• WHAT IS BEING ASKED
The entries shown below are to be printed in full, unaltered.

• DATA EXTRACTS

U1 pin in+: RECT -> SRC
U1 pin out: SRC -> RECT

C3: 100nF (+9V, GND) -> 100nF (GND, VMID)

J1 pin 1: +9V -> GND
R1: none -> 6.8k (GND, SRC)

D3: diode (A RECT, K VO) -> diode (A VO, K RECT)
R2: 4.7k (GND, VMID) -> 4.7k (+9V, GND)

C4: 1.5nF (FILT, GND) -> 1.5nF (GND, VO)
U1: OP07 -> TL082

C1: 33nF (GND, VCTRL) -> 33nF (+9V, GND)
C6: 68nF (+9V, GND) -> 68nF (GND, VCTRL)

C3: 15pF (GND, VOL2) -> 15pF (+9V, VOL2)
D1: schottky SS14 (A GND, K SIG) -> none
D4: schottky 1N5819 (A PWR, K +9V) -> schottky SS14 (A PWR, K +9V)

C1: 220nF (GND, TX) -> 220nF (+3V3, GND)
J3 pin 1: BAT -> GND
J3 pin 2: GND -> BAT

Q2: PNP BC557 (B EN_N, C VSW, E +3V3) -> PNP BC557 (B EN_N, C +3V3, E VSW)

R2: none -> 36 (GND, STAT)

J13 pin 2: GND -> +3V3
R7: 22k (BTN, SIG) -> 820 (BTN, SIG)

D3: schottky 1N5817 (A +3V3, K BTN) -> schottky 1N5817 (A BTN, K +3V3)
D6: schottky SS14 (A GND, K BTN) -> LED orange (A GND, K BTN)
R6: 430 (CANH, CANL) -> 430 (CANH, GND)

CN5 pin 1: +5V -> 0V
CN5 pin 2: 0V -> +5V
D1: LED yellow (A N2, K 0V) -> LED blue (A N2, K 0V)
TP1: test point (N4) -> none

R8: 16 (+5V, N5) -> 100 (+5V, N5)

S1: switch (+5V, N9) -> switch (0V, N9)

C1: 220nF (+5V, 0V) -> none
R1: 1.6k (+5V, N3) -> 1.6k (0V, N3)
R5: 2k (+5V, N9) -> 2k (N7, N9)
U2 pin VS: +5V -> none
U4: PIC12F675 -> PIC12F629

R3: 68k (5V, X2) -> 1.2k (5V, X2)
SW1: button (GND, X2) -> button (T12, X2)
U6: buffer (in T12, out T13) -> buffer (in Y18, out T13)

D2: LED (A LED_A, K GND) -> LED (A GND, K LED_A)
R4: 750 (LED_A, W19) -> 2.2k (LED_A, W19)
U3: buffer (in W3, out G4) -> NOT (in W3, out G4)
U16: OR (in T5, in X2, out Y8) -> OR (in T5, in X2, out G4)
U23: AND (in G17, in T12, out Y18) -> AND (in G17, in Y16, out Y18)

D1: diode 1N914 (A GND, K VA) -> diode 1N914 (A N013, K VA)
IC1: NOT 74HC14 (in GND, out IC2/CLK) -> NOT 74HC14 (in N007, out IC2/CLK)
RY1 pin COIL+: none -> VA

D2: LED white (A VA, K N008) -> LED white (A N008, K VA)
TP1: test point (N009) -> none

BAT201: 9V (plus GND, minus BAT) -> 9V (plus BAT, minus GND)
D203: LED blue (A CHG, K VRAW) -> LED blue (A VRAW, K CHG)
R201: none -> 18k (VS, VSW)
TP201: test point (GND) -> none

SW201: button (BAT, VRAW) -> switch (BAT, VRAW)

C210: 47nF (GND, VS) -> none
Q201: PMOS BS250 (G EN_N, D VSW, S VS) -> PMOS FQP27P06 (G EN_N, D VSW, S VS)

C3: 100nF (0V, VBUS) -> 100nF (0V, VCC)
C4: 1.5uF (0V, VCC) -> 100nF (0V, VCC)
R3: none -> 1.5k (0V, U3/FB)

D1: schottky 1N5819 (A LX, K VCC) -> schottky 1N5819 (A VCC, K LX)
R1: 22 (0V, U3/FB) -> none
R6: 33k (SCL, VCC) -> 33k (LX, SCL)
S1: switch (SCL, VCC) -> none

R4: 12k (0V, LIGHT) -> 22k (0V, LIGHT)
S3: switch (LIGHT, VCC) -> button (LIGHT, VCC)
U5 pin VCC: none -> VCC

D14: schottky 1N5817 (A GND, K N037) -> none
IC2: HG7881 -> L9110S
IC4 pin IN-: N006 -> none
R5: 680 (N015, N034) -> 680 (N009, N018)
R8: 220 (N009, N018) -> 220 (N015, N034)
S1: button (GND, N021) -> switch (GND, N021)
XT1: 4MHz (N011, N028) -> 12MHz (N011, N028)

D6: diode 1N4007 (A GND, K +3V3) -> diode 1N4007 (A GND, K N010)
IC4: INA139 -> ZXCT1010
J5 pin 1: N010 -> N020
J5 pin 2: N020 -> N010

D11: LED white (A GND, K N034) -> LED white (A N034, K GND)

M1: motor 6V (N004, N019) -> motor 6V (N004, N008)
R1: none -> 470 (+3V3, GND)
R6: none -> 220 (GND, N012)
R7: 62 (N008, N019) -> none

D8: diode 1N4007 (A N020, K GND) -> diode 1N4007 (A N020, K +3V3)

• TASK ANSWER
U1 pin in+: RECT -> SRC
U1 pin out: SRC -> RECT

C3: 100nF (+9V, GND) -> 100nF (GND, VMID)

J1 pin 1: +9V -> GND
R1: none -> 6.8k (GND, SRC)

D3: diode (A RECT, K VO) -> diode (A VO, K RECT)
R2: 4.7k (GND, VMID) -> 4.7k (+9V, GND)

C4: 1.5nF (FILT, GND) -> 1.5nF (GND, VO)
U1: OP07 -> TL082

C1: 33nF (GND, VCTRL) -> 33nF (+9V, GND)
C6: 68nF (+9V, GND) -> 68nF (GND, VCTRL)

C3: 15pF (GND, VOL2) -> 15pF (+9V, VOL2)
D1: schottky SS14 (A GND, K SIG) -> none
D4: schottky 1N5819 (A PWR, K +9V) -> schottky SS14 (A PWR, K +9V)

C1: 220nF (GND, TX) -> 220nF (+3V3, GND)
J3 pin 1: BAT -> GND
J3 pin 2: GND -> BAT

Q2: PNP BC557 (B EN_N, C VSW, E +3V3) -> PNP BC557 (B EN_N, C +3V3, E VSW)

R2: none -> 36 (GND, STAT)

J13 pin 2: GND -> +3V3
R7: 22k (BTN, SIG) -> 820 (BTN, SIG)

D3: schottky 1N5817 (A +3V3, K BTN) -> schottky 1N5817 (A BTN, K +3V3)
D6: schottky SS14 (A GND, K BTN) -> LED orange (A GND, K BTN)
R6: 430 (CANH, CANL) -> 430 (CANH, GND)

CN5 pin 1: +5V -> 0V
CN5 pin 2: 0V -> +5V
D1: LED yellow (A N2, K 0V) -> LED blue (A N2, K 0V)
TP1: test point (N4) -> none

R8: 16 (+5V, N5) -> 100 (+5V, N5)

S1: switch (+5V, N9) -> switch (0V, N9)

C1: 220nF (+5V, 0V) -> none
R1: 1.6k (+5V, N3) -> 1.6k (0V, N3)
R5: 2k (+5V, N9) -> 2k (N7, N9)
U2 pin VS: +5V -> none
U4: PIC12F675 -> PIC12F629

R3: 68k (5V, X2) -> 1.2k (5V, X2)
SW1: button (GND, X2) -> button (T12, X2)
U6: buffer (in T12, out T13) -> buffer (in Y18, out T13)

D2: LED (A LED_A, K GND) -> LED (A GND, K LED_A)
R4: 750 (LED_A, W19) -> 2.2k (LED_A, W19)
U3: buffer (in W3, out G4) -> NOT (in W3, out G4)
U16: OR (in T5, in X2, out Y8) -> OR (in T5, in X2, out G4)
U23: AND (in G17, in T12, out Y18) -> AND (in G17, in Y16, out Y18)

D1: diode 1N914 (A GND, K VA) -> diode 1N914 (A N013, K VA)
IC1: NOT 74HC14 (in GND, out IC2/CLK) -> NOT 74HC14 (in N007, out IC2/CLK)
RY1 pin COIL+: none -> VA

D2: LED white (A VA, K N008) -> LED white (A N008, K VA)
TP1: test point (N009) -> none

BAT201: 9V (plus GND, minus BAT) -> 9V (plus BAT, minus GND)
D203: LED blue (A CHG, K VRAW) -> LED blue (A VRAW, K CHG)
R201: none -> 18k (VS, VSW)
TP201: test point (GND) -> none

SW201: button (BAT, VRAW) -> switch (BAT, VRAW)

C210: 47nF (GND, VS) -> none
Q201: PMOS BS250 (G EN_N, D VSW, S VS) -> PMOS FQP27P06 (G EN_N, D VSW, S VS)

C3: 100nF (0V, VBUS) -> 100nF (0V, VCC)
C4: 1.5uF (0V, VCC) -> 100nF (0V, VCC)
R3: none -> 1.5k (0V, U3/FB)

D1: schottky 1N5819 (A LX, K VCC) -> schottky 1N5819 (A VCC, K LX)
R1: 22 (0V, U3/FB) -> none
R6: 33k (SCL, VCC) -> 33k (LX, SCL)
S1: switch (SCL, VCC) -> none

R4: 12k (0V, LIGHT) -> 22k (0V, LIGHT)
S3: switch (LIGHT, VCC) -> button (LIGHT, VCC)
U5 pin VCC: none -> VCC

D14: schottky 1N5817 (A GND, K N037) -> none
IC2: HG7881 -> L9110S
IC4 pin IN-: N006 -> none
R5: 680 (N015, N034) -> 680 (N009, N018)
R8: 220 (N009, N018) -> 220 (N015, N034)
S1: button (GND, N021) -> switch (GND, N021)
XT1: 4MHz (N011, N028) -> 12MHz (N011, N028)

D6: diode 1N4007 (A GND, K +3V3) -> diode 1N4007 (A GND, K N010)
IC4: INA139 -> ZXCT1010
J5 pin 1: N010 -> N020
J5 pin 2: N020 -> N010

D11: LED white (A GND, K N034) -> LED white (A N034, K GND)

M1: motor 6V (N004, N019) -> motor 6V (N004, N008)
R1: none -> 470 (+3V3, GND)
R6: none -> 220 (GND, N012)
R7: 62 (N008, N019) -> none

D8: diode 1N4007 (A N020, K GND) -> diode 1N4007 (A N020, K +3V3)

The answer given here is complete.